[Exercise data Boundary: Start]

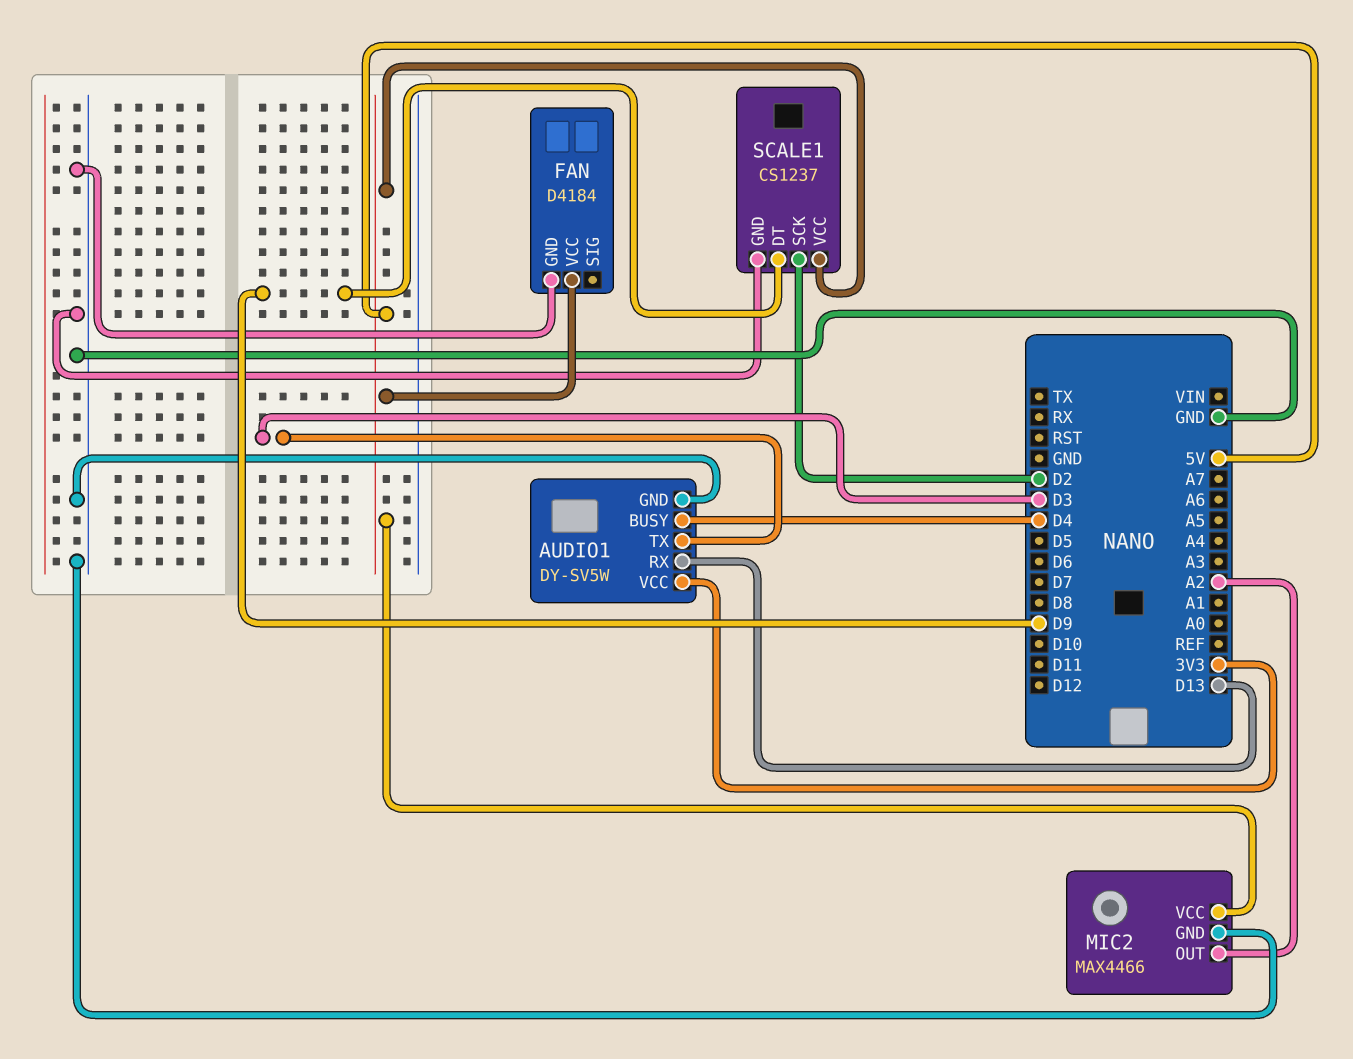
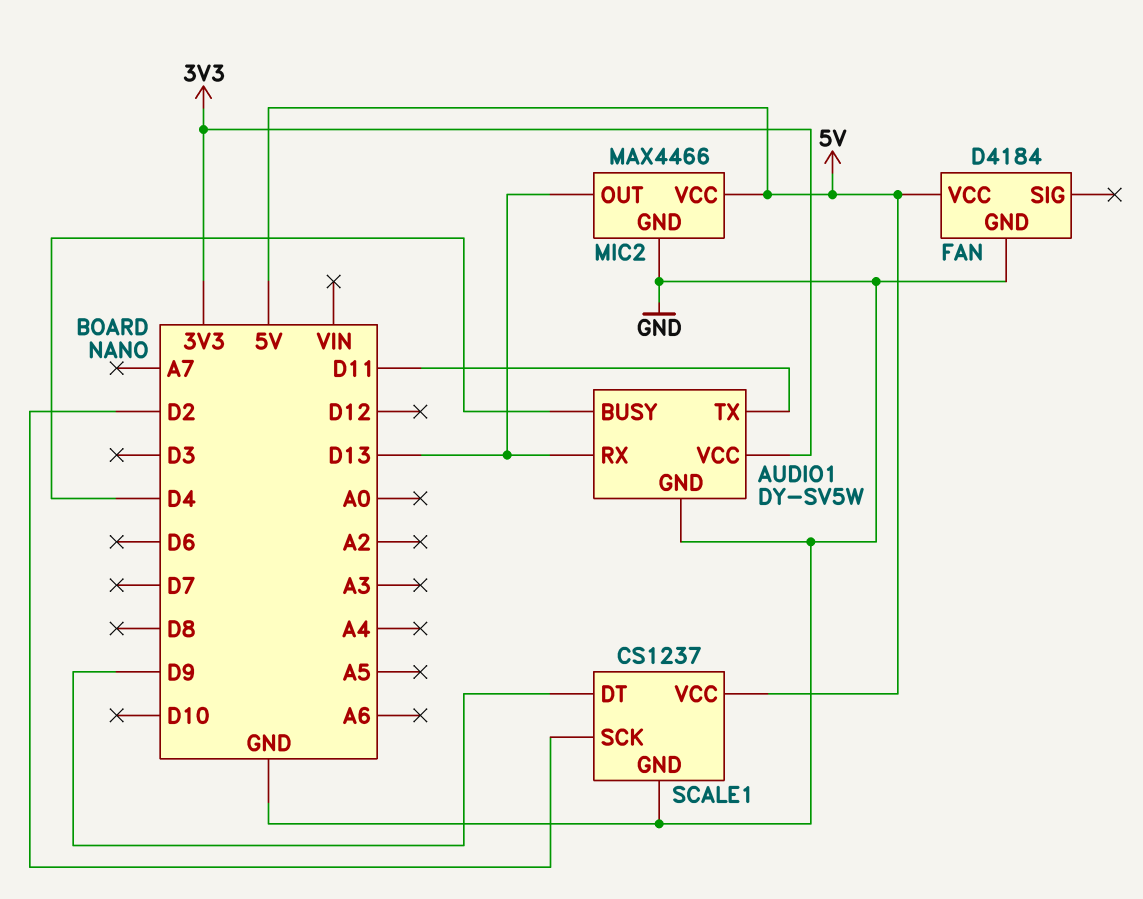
AUDIO1 pin TX: D3 -> D11
MIC2 pin OUT: A2 -> D13

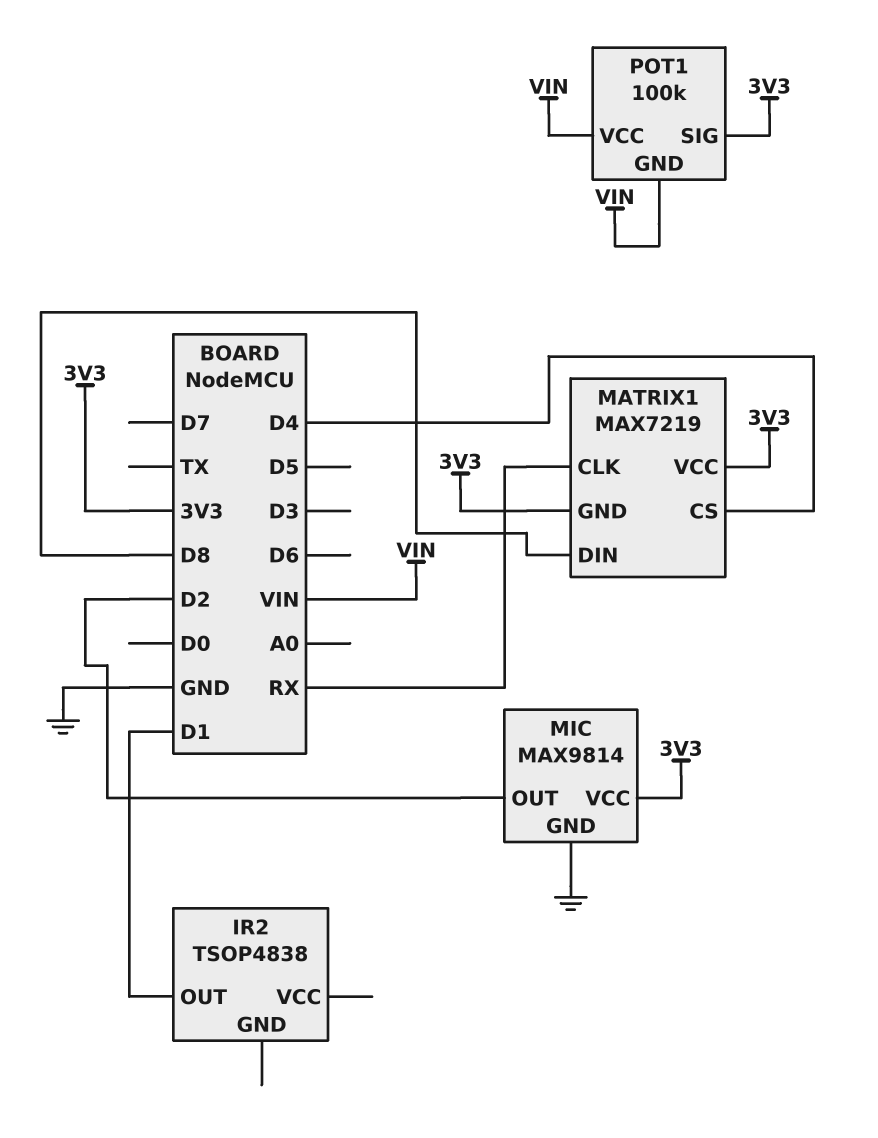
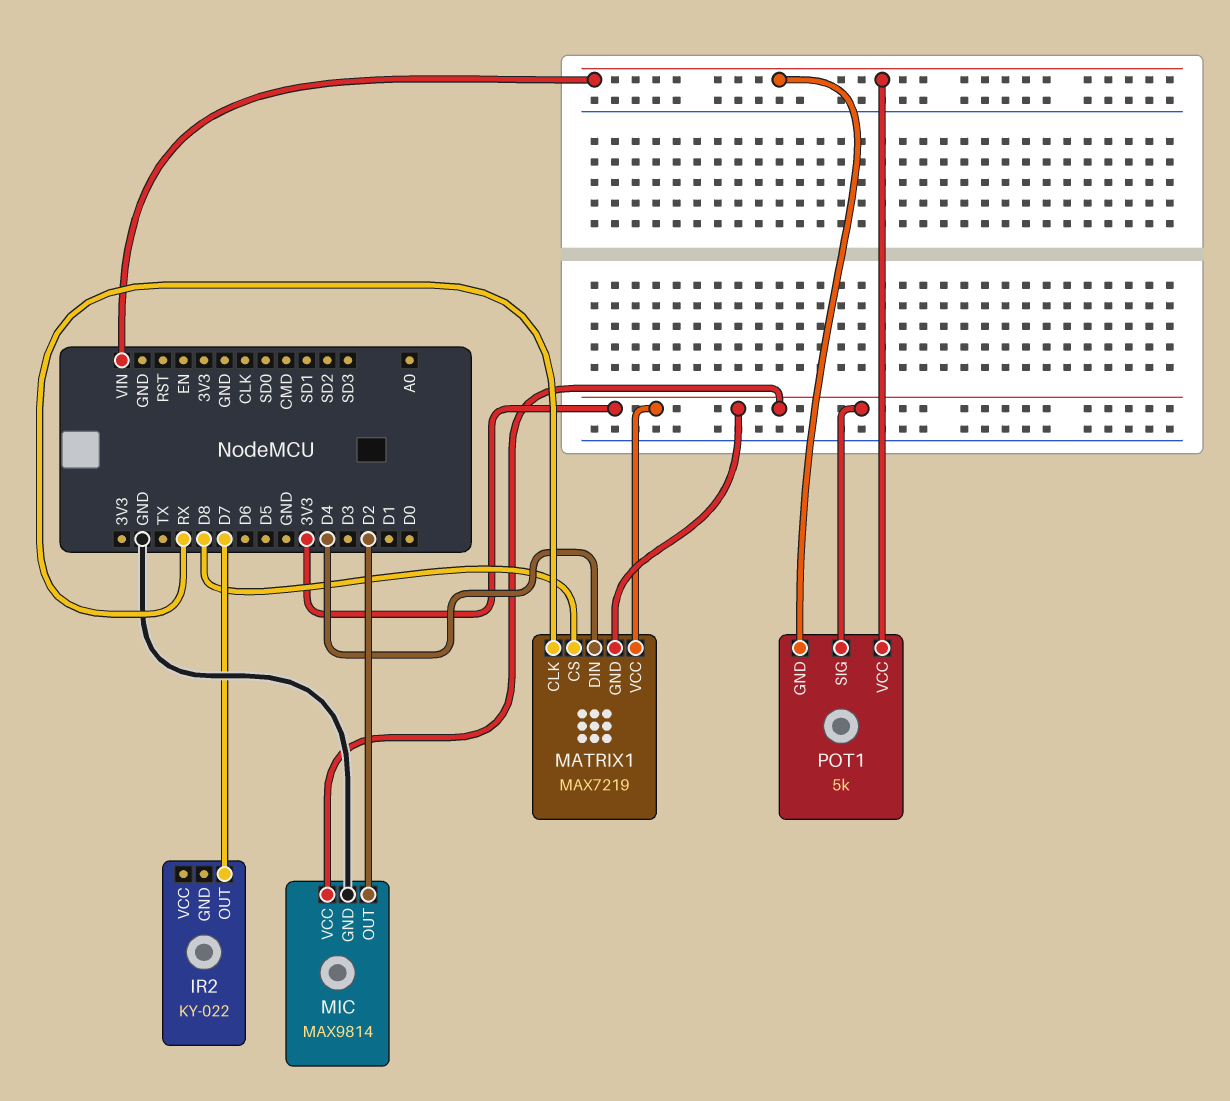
IR2: TSOP4838 -> KY-022
IR2 pin OUT: D1 -> D7
MATRIX1 pin CS: D4 -> D8
MATRIX1 pin DIN: D8 -> D4
POT1: 100k -> 5k

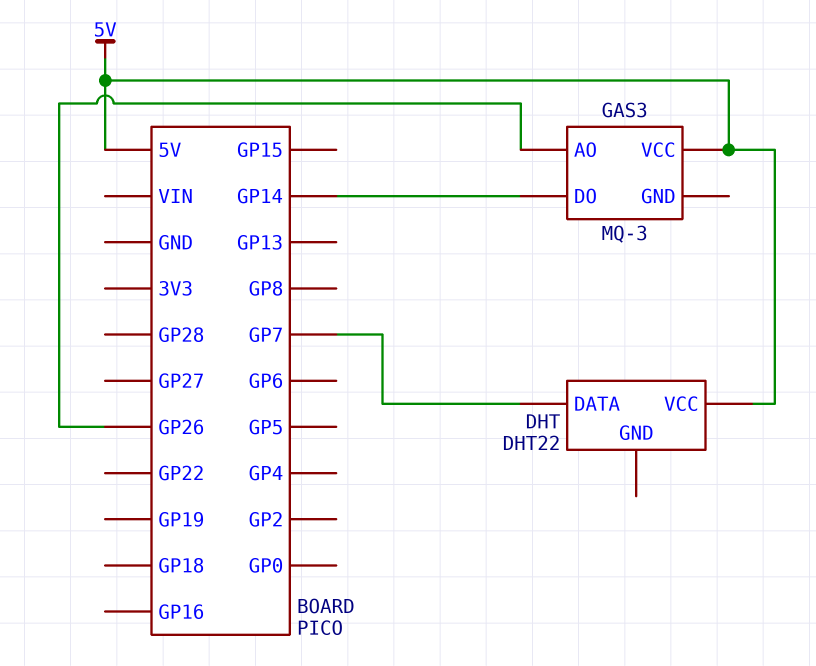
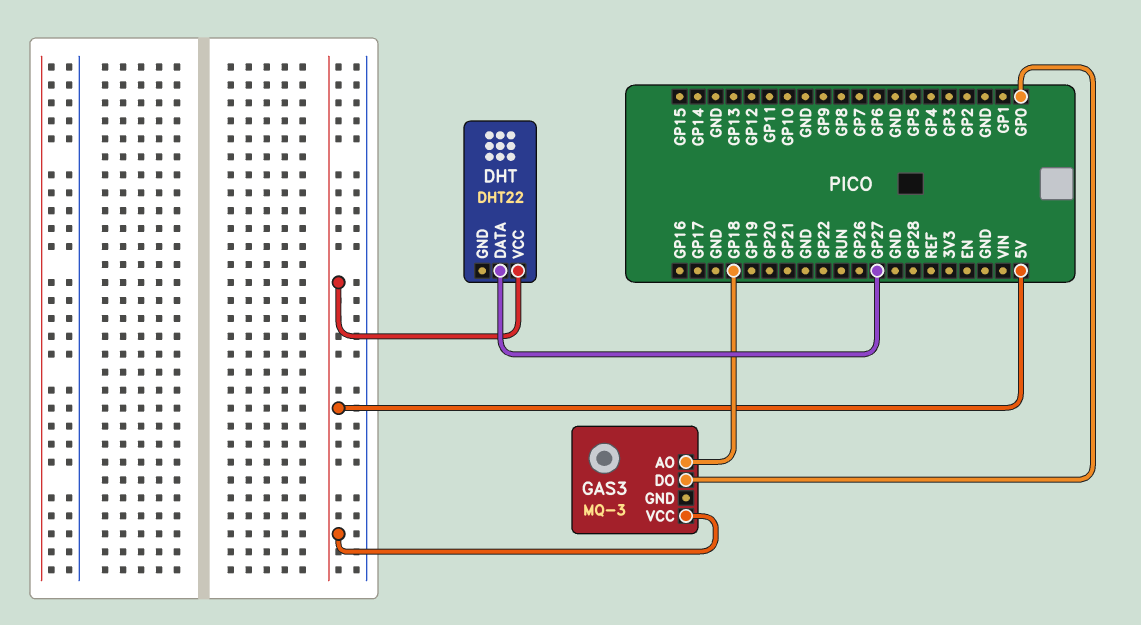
DHT pin DATA: GP7 -> GP27
GAS3 pin AO: GP26 -> GP18
GAS3 pin DO: GP14 -> GP0

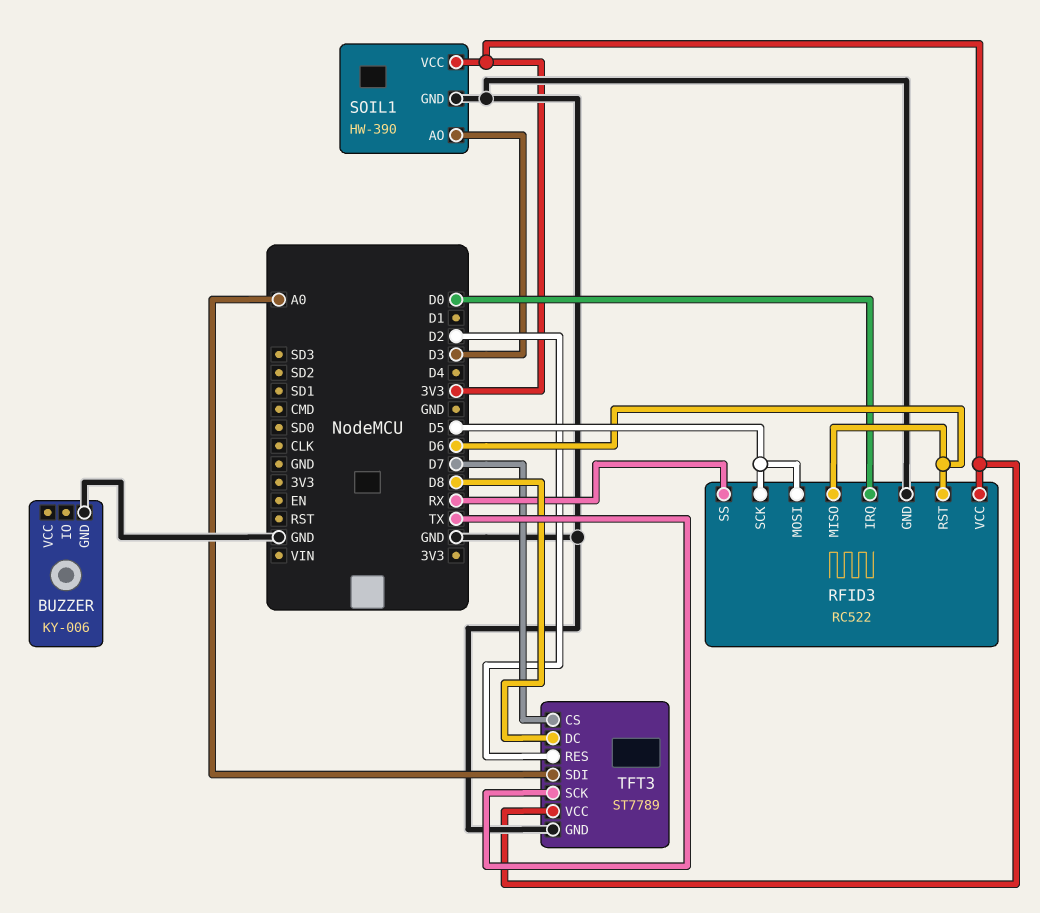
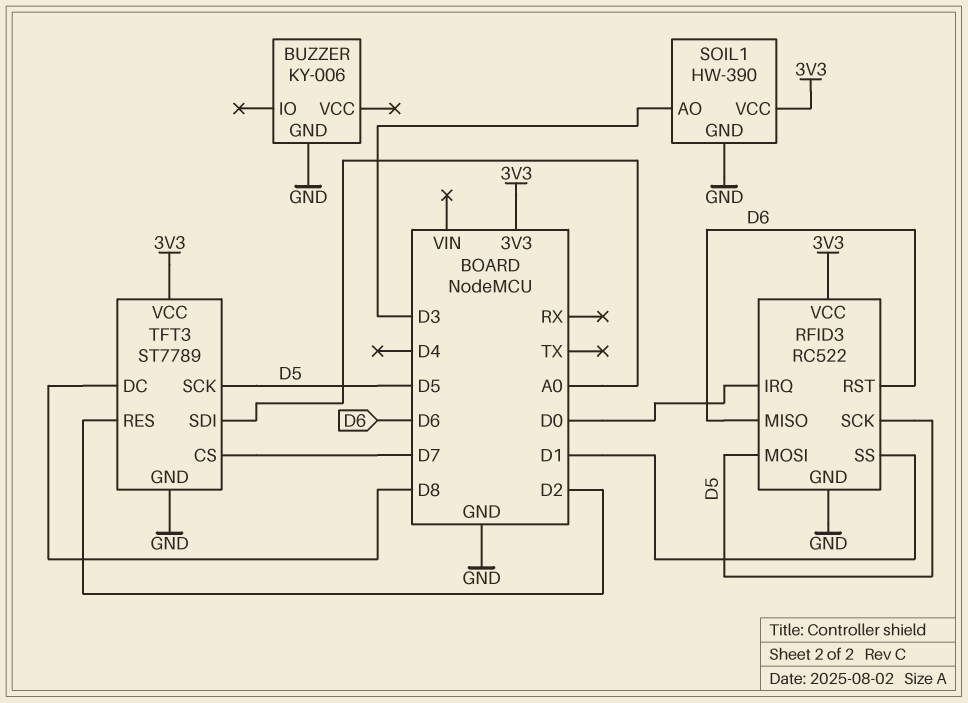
RFID3 pin SS: RX -> D1
TFT3 pin SCK: TX -> D5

[Exercise data Boundary: End]

== Task to carry out ==
The response must restate exactly the lines from the one containing "MATRIX1 pin DIN: D8 -> D4" through the end of the records above and must leave out all pictures.

== Task solution ==
MATRIX1 pin DIN: D8 -> D4
POT1: 100k -> 5k

DHT pin DATA: GP7 -> GP27
GAS3 pin AO: GP26 -> GP18
GAS3 pin DO: GP14 -> GP0

RFID3 pin SS: RX -> D1
TFT3 pin SCK: TX -> D5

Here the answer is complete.